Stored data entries

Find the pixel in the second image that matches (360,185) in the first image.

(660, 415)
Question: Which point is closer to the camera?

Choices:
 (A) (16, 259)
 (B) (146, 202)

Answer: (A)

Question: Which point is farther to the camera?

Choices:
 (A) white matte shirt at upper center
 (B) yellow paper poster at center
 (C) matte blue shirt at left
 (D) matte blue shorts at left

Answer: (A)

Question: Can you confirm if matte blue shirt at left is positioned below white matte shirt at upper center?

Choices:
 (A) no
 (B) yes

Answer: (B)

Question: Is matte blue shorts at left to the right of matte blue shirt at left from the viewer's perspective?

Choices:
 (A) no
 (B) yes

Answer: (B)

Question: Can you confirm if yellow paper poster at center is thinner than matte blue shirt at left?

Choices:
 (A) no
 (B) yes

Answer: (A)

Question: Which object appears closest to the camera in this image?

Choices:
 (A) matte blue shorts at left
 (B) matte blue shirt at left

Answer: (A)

--

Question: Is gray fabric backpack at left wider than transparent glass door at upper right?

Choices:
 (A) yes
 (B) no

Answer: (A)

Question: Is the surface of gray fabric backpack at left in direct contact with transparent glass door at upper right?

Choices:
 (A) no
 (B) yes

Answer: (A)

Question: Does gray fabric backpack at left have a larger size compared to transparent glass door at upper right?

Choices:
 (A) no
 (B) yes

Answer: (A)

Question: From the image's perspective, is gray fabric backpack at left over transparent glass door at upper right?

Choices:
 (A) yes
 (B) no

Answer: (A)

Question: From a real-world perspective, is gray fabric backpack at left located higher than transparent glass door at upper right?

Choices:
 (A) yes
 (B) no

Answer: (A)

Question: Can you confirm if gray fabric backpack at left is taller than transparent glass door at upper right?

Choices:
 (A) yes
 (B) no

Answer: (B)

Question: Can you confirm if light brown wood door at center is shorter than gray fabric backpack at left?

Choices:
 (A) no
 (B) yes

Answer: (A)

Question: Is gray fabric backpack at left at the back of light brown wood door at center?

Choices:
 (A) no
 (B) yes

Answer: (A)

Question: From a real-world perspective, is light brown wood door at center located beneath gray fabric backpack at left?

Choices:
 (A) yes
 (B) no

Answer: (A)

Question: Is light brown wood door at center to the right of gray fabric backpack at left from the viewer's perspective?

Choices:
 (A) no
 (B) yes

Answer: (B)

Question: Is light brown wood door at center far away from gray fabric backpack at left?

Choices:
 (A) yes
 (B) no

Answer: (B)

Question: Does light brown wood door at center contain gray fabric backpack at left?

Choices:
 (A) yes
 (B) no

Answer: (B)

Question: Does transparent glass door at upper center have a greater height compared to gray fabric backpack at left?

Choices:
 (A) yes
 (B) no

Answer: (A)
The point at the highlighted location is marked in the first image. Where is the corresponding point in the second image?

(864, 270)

The task
Find every line in the records that contains the string "real" and copy each one. Case counts.

Answer to this task
Question: From a real-world perspective, is gray fabric backpack at left located higher than transparent glass door at upper right?
Question: From a real-world perspective, is light brown wood door at center located beneath gray fabric backpack at left?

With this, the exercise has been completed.